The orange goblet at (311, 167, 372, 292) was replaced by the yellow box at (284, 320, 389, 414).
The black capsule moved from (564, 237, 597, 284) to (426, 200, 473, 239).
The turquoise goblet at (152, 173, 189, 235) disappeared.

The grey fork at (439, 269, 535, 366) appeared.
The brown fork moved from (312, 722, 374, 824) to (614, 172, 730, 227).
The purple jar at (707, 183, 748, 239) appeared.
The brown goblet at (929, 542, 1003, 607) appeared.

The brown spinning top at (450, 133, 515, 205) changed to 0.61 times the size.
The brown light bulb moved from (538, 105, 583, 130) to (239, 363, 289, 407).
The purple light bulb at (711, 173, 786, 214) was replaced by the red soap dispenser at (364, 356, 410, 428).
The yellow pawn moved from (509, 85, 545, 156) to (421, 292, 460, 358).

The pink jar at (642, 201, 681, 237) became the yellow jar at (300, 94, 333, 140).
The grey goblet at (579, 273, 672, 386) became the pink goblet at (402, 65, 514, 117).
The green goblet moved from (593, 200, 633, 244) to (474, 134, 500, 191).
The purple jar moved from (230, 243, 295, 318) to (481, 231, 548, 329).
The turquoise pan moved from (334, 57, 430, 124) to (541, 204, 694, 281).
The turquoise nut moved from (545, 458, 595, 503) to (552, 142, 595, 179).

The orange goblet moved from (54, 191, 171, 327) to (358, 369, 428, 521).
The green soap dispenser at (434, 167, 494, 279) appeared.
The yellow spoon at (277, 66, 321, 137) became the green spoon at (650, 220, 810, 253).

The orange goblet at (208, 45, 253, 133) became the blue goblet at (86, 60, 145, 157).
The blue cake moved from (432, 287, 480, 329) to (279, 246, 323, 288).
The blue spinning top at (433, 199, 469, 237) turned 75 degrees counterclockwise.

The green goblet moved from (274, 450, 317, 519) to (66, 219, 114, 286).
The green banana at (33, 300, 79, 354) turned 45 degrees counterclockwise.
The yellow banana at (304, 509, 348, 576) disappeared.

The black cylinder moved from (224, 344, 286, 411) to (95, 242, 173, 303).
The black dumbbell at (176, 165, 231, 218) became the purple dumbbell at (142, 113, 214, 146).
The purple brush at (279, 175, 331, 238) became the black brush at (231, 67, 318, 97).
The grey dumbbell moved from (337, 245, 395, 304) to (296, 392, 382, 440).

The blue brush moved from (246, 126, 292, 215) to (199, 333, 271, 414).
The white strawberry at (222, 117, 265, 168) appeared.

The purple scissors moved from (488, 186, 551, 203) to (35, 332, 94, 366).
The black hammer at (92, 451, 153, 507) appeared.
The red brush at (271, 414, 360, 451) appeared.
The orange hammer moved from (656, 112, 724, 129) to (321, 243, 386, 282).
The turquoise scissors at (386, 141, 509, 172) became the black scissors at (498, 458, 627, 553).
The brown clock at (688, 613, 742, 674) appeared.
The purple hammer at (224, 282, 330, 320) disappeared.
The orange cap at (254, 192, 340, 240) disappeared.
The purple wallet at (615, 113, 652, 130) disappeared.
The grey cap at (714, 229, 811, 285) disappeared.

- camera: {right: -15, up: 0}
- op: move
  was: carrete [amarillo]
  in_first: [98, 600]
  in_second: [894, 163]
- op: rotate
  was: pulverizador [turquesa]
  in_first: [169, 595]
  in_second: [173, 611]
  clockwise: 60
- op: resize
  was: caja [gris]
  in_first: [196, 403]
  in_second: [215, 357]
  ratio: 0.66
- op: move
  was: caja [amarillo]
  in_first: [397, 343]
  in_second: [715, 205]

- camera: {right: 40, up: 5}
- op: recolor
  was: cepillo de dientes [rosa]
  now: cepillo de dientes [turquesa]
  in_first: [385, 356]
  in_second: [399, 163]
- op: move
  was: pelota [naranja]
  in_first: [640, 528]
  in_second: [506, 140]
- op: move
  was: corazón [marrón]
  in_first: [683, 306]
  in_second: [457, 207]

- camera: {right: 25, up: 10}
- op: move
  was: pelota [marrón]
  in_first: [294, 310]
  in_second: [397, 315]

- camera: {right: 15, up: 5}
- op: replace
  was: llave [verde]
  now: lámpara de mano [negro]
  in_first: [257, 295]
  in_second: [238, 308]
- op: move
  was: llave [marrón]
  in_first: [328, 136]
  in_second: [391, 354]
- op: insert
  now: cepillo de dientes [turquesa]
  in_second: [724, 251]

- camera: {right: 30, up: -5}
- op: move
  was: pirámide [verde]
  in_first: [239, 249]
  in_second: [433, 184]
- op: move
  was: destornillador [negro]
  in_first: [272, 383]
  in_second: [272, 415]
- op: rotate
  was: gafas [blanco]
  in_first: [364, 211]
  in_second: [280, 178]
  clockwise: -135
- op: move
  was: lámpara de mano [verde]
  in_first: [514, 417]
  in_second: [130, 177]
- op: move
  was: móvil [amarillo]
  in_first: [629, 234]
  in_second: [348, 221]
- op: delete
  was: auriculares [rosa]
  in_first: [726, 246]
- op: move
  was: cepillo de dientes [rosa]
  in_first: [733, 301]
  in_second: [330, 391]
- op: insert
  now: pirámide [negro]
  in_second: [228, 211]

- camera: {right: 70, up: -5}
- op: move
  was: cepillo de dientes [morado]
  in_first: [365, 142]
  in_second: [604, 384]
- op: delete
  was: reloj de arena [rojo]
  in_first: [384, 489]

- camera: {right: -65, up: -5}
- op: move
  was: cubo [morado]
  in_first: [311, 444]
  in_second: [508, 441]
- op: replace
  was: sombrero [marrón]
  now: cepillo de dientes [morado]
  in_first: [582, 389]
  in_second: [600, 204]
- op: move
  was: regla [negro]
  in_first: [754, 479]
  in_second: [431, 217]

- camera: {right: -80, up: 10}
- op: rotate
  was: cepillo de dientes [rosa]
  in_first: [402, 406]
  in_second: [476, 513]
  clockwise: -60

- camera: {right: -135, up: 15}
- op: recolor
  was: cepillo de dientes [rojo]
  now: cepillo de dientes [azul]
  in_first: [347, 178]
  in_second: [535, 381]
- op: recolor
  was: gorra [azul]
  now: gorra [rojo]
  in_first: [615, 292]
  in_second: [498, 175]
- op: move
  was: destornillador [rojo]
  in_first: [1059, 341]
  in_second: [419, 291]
-=-=-=-=-
### PROBLEM DETAILS
Retype the whole listing above. Please keep it exact.

### SOLUTION TO THIS TASK
The orange goblet at (311, 167, 372, 292) was replaced by the yellow box at (284, 320, 389, 414).
The black capsule moved from (564, 237, 597, 284) to (426, 200, 473, 239).
The turquoise goblet at (152, 173, 189, 235) disappeared.

The grey fork at (439, 269, 535, 366) appeared.
The brown fork moved from (312, 722, 374, 824) to (614, 172, 730, 227).
The purple jar at (707, 183, 748, 239) appeared.
The brown goblet at (929, 542, 1003, 607) appeared.

The brown spinning top at (450, 133, 515, 205) changed to 0.61 times the size.
The brown light bulb moved from (538, 105, 583, 130) to (239, 363, 289, 407).
The purple light bulb at (711, 173, 786, 214) was replaced by the red soap dispenser at (364, 356, 410, 428).
The yellow pawn moved from (509, 85, 545, 156) to (421, 292, 460, 358).

The pink jar at (642, 201, 681, 237) became the yellow jar at (300, 94, 333, 140).
The grey goblet at (579, 273, 672, 386) became the pink goblet at (402, 65, 514, 117).
The green goblet moved from (593, 200, 633, 244) to (474, 134, 500, 191).
The purple jar moved from (230, 243, 295, 318) to (481, 231, 548, 329).
The turquoise pan moved from (334, 57, 430, 124) to (541, 204, 694, 281).
The turquoise nut moved from (545, 458, 595, 503) to (552, 142, 595, 179).

The orange goblet moved from (54, 191, 171, 327) to (358, 369, 428, 521).
The green soap dispenser at (434, 167, 494, 279) appeared.
The yellow spoon at (277, 66, 321, 137) became the green spoon at (650, 220, 810, 253).

The orange goblet at (208, 45, 253, 133) became the blue goblet at (86, 60, 145, 157).
The blue cake moved from (432, 287, 480, 329) to (279, 246, 323, 288).
The blue spinning top at (433, 199, 469, 237) turned 75 degrees counterclockwise.

The green goblet moved from (274, 450, 317, 519) to (66, 219, 114, 286).
The green banana at (33, 300, 79, 354) turned 45 degrees counterclockwise.
The yellow banana at (304, 509, 348, 576) disappeared.

The black cylinder moved from (224, 344, 286, 411) to (95, 242, 173, 303).
The black dumbbell at (176, 165, 231, 218) became the purple dumbbell at (142, 113, 214, 146).
The purple brush at (279, 175, 331, 238) became the black brush at (231, 67, 318, 97).
The grey dumbbell moved from (337, 245, 395, 304) to (296, 392, 382, 440).

The blue brush moved from (246, 126, 292, 215) to (199, 333, 271, 414).
The white strawberry at (222, 117, 265, 168) appeared.

The purple scissors moved from (488, 186, 551, 203) to (35, 332, 94, 366).
The black hammer at (92, 451, 153, 507) appeared.
The red brush at (271, 414, 360, 451) appeared.
The orange hammer moved from (656, 112, 724, 129) to (321, 243, 386, 282).
The turquoise scissors at (386, 141, 509, 172) became the black scissors at (498, 458, 627, 553).
The brown clock at (688, 613, 742, 674) appeared.
The purple hammer at (224, 282, 330, 320) disappeared.
The orange cap at (254, 192, 340, 240) disappeared.
The purple wallet at (615, 113, 652, 130) disappeared.
The grey cap at (714, 229, 811, 285) disappeared.

- camera: {right: -15, up: 0}
- op: move
  was: carrete [amarillo]
  in_first: [98, 600]
  in_second: [894, 163]
- op: rotate
  was: pulverizador [turquesa]
  in_first: [169, 595]
  in_second: [173, 611]
  clockwise: 60
- op: resize
  was: caja [gris]
  in_first: [196, 403]
  in_second: [215, 357]
  ratio: 0.66
- op: move
  was: caja [amarillo]
  in_first: [397, 343]
  in_second: [715, 205]

- camera: {right: 40, up: 5}
- op: recolor
  was: cepillo de dientes [rosa]
  now: cepillo de dientes [turquesa]
  in_first: [385, 356]
  in_second: [399, 163]
- op: move
  was: pelota [naranja]
  in_first: [640, 528]
  in_second: [506, 140]
- op: move
  was: corazón [marrón]
  in_first: [683, 306]
  in_second: [457, 207]

- camera: {right: 25, up: 10}
- op: move
  was: pelota [marrón]
  in_first: [294, 310]
  in_second: [397, 315]

- camera: {right: 15, up: 5}
- op: replace
  was: llave [verde]
  now: lámpara de mano [negro]
  in_first: [257, 295]
  in_second: [238, 308]
- op: move
  was: llave [marrón]
  in_first: [328, 136]
  in_second: [391, 354]
- op: insert
  now: cepillo de dientes [turquesa]
  in_second: [724, 251]

- camera: {right: 30, up: -5}
- op: move
  was: pirámide [verde]
  in_first: [239, 249]
  in_second: [433, 184]
- op: move
  was: destornillador [negro]
  in_first: [272, 383]
  in_second: [272, 415]
- op: rotate
  was: gafas [blanco]
  in_first: [364, 211]
  in_second: [280, 178]
  clockwise: -135
- op: move
  was: lámpara de mano [verde]
  in_first: [514, 417]
  in_second: [130, 177]
- op: move
  was: móvil [amarillo]
  in_first: [629, 234]
  in_second: [348, 221]
- op: delete
  was: auriculares [rosa]
  in_first: [726, 246]
- op: move
  was: cepillo de dientes [rosa]
  in_first: [733, 301]
  in_second: [330, 391]
- op: insert
  now: pirámide [negro]
  in_second: [228, 211]

- camera: {right: 70, up: -5}
- op: move
  was: cepillo de dientes [morado]
  in_first: [365, 142]
  in_second: [604, 384]
- op: delete
  was: reloj de arena [rojo]
  in_first: [384, 489]

- camera: {right: -65, up: -5}
- op: move
  was: cubo [morado]
  in_first: [311, 444]
  in_second: [508, 441]
- op: replace
  was: sombrero [marrón]
  now: cepillo de dientes [morado]
  in_first: [582, 389]
  in_second: [600, 204]
- op: move
  was: regla [negro]
  in_first: [754, 479]
  in_second: [431, 217]

- camera: {right: -80, up: 10}
- op: rotate
  was: cepillo de dientes [rosa]
  in_first: [402, 406]
  in_second: [476, 513]
  clockwise: -60

- camera: {right: -135, up: 15}
- op: recolor
  was: cepillo de dientes [rojo]
  now: cepillo de dientes [azul]
  in_first: [347, 178]
  in_second: [535, 381]
- op: recolor
  was: gorra [azul]
  now: gorra [rojo]
  in_first: [615, 292]
  in_second: [498, 175]
- op: move
  was: destornillador [rojo]
  in_first: [1059, 341]
  in_second: [419, 291]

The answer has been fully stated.